Please output exactly the part of the records below that opens with the line containing "J4 pin 4: AC2 -> VDD" and closes with the line containing "TP2: test point (J4/2) -> none", both lines included, and nothing else.

• _EXERCISE DATA_:
------------

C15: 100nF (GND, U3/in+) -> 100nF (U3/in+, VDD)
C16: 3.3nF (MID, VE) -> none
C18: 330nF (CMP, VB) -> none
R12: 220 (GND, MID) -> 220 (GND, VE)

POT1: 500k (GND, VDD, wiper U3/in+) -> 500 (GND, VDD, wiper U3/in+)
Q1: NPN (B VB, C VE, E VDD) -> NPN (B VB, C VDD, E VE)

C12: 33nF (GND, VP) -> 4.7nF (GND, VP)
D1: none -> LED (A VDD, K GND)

------------

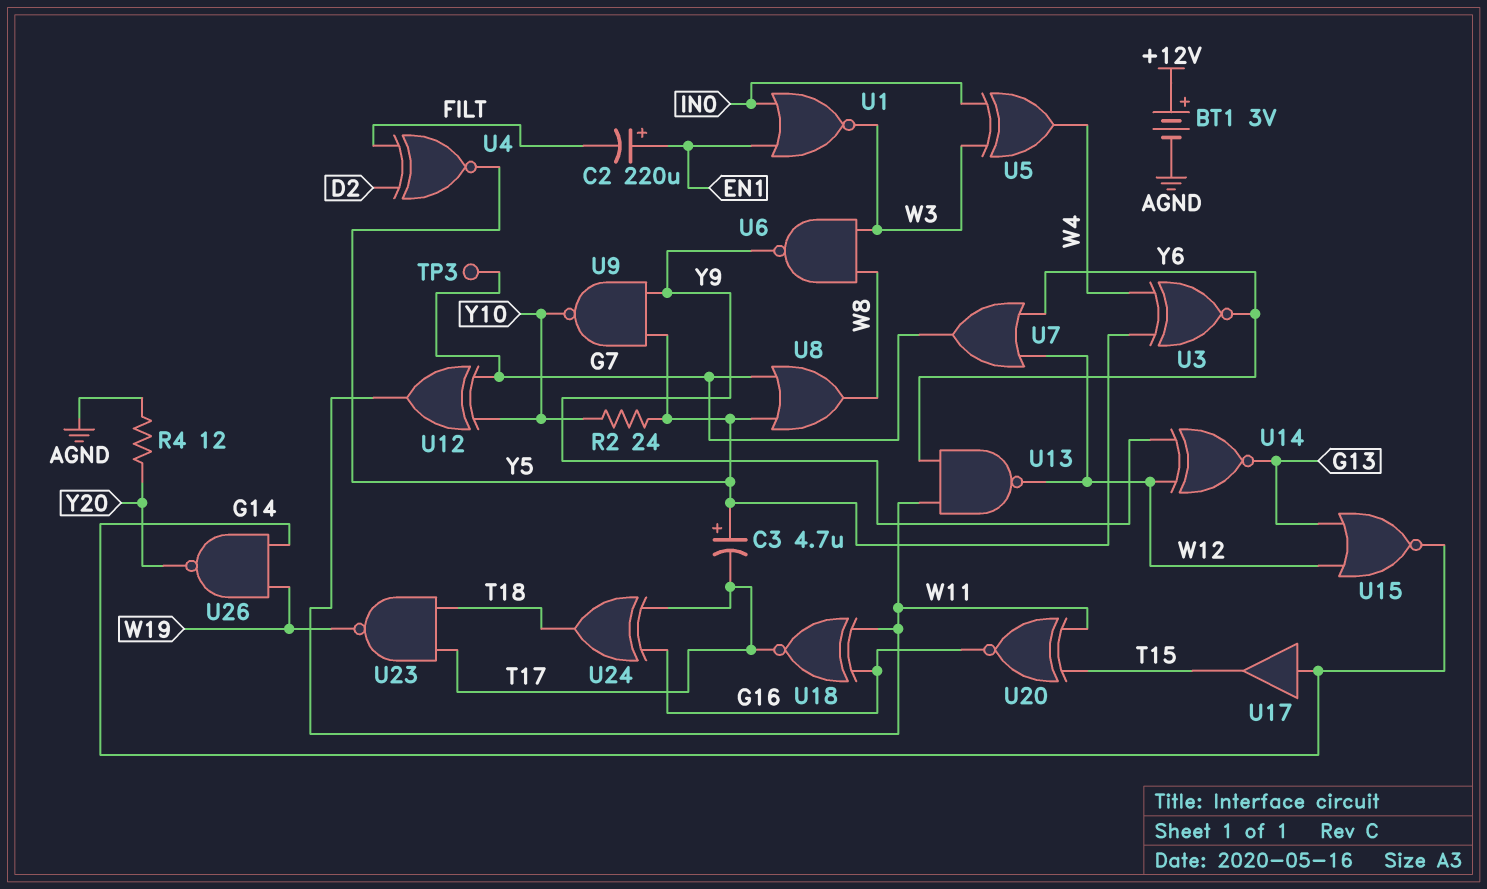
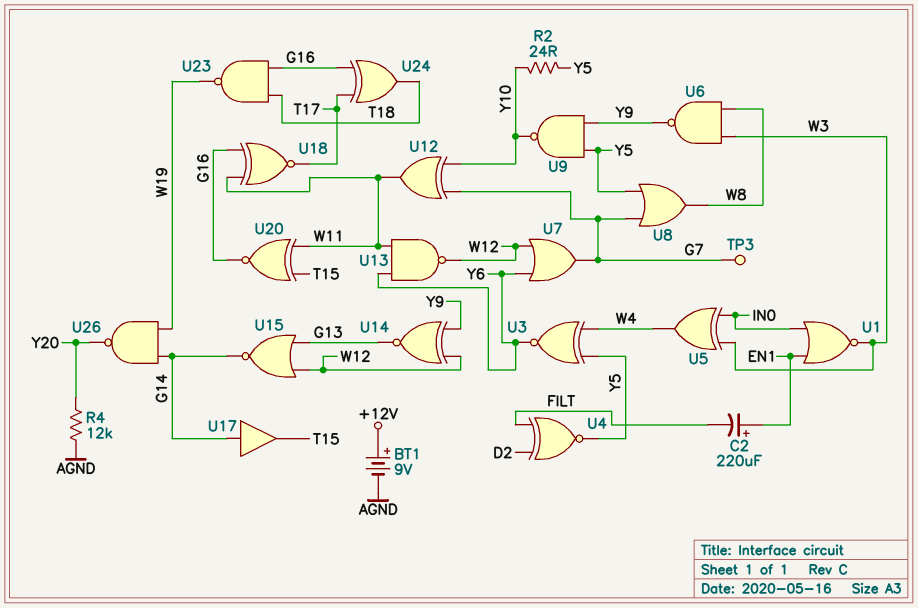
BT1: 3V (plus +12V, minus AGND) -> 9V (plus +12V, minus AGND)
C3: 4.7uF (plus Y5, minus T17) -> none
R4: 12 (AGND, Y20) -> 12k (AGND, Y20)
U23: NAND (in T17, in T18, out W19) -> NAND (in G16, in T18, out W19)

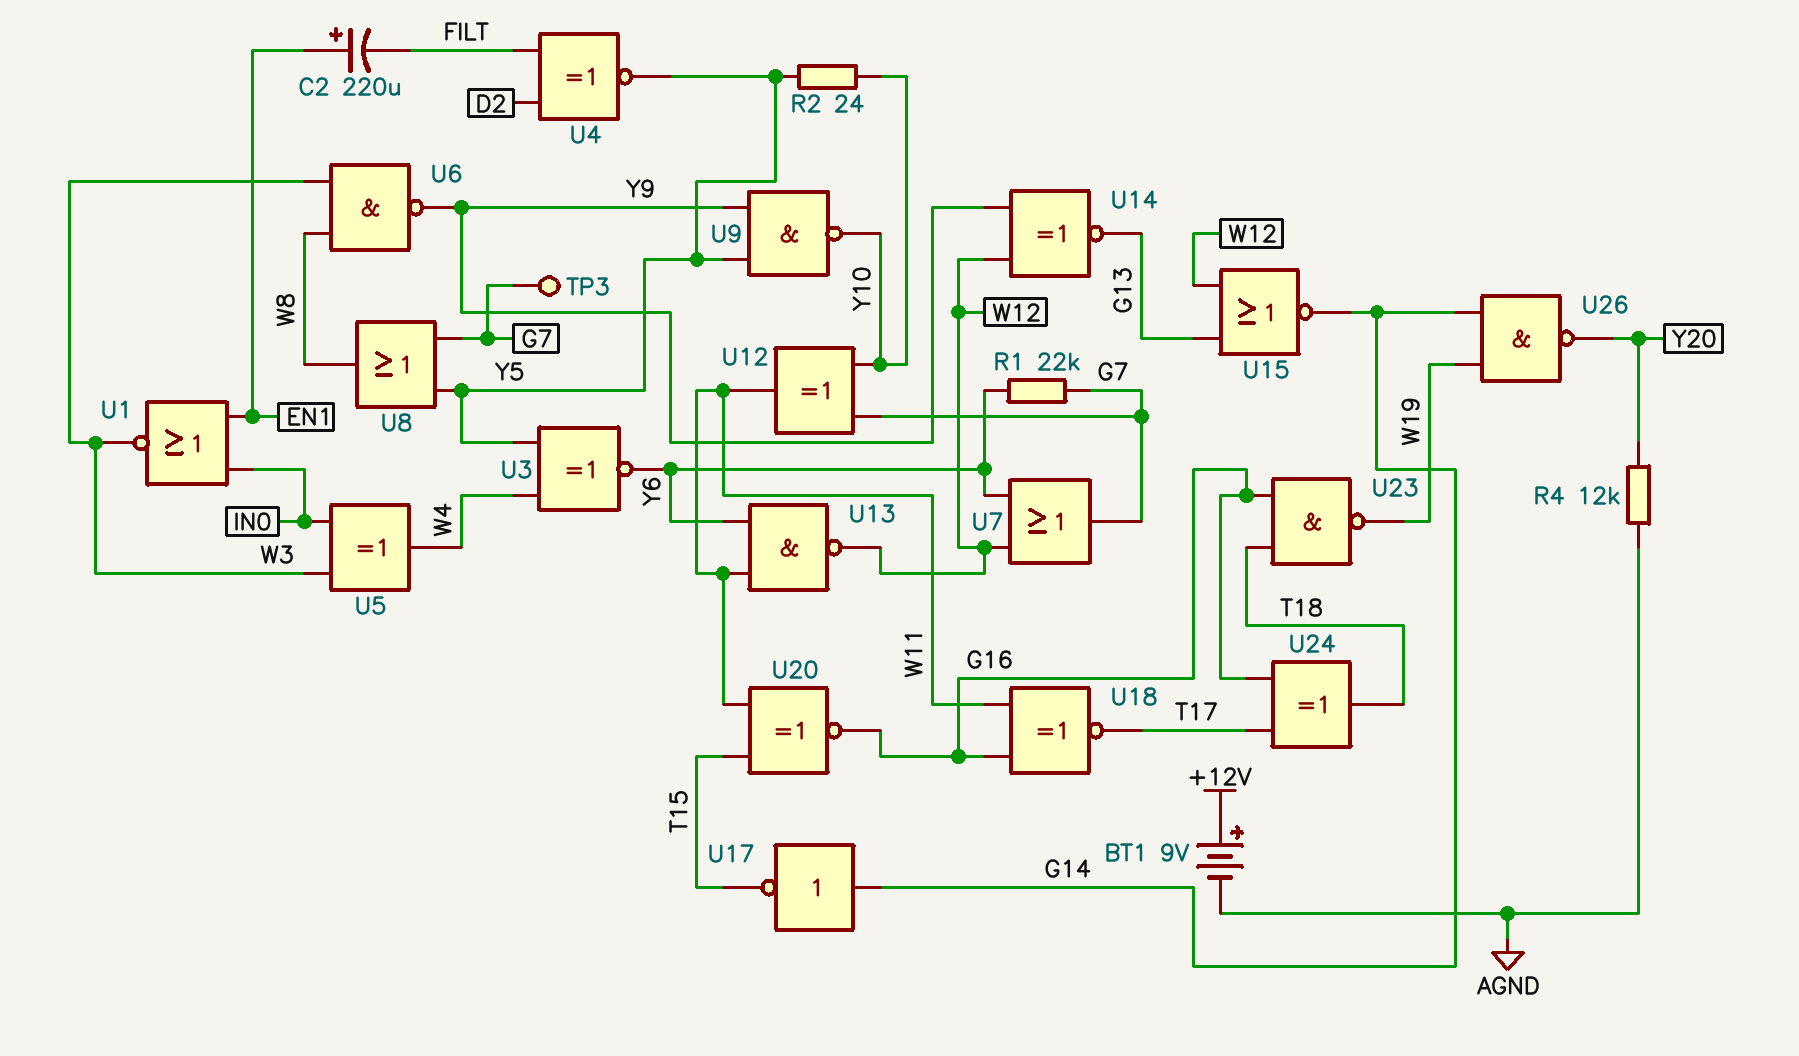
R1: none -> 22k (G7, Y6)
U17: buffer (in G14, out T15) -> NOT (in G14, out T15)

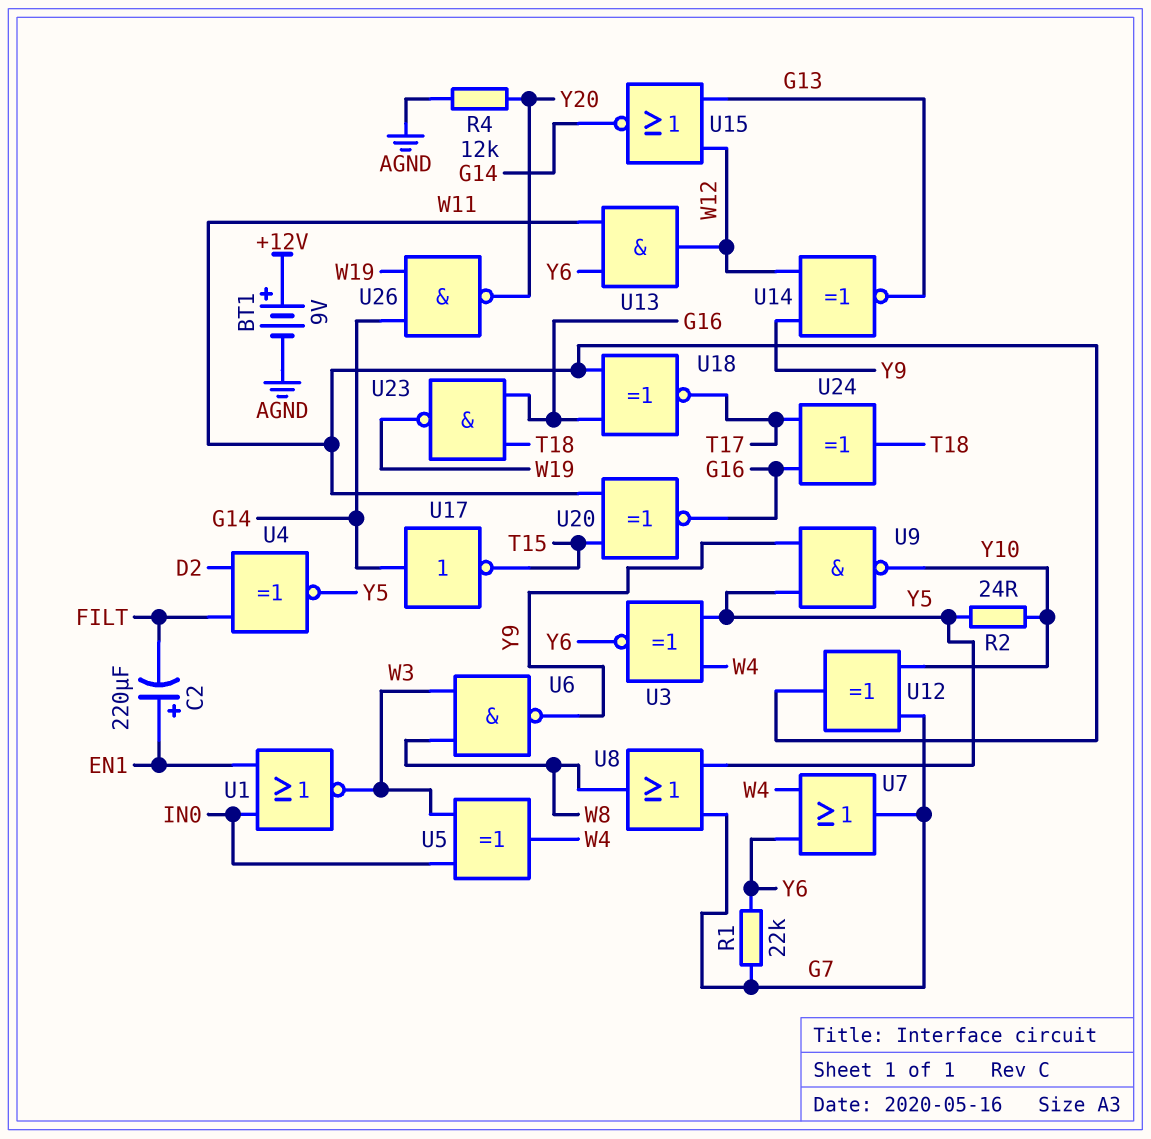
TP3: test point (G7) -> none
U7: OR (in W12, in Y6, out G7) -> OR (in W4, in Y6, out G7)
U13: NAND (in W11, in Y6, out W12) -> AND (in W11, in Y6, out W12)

------------

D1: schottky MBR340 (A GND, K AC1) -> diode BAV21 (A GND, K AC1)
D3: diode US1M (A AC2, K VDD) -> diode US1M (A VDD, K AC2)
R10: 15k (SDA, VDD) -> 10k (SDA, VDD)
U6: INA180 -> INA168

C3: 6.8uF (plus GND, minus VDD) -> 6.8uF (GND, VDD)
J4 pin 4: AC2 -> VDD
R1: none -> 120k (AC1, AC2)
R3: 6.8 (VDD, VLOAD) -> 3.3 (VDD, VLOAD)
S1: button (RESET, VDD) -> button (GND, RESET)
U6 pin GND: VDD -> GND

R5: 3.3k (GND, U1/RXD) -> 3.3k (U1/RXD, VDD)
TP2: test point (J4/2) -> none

------------

• _ANSWER TO THIS EXERCISE_:
J4 pin 4: AC2 -> VDD
R1: none -> 120k (AC1, AC2)
R3: 6.8 (VDD, VLOAD) -> 3.3 (VDD, VLOAD)
S1: button (RESET, VDD) -> button (GND, RESET)
U6 pin GND: VDD -> GND

R5: 3.3k (GND, U1/RXD) -> 3.3k (U1/RXD, VDD)
TP2: test point (J4/2) -> none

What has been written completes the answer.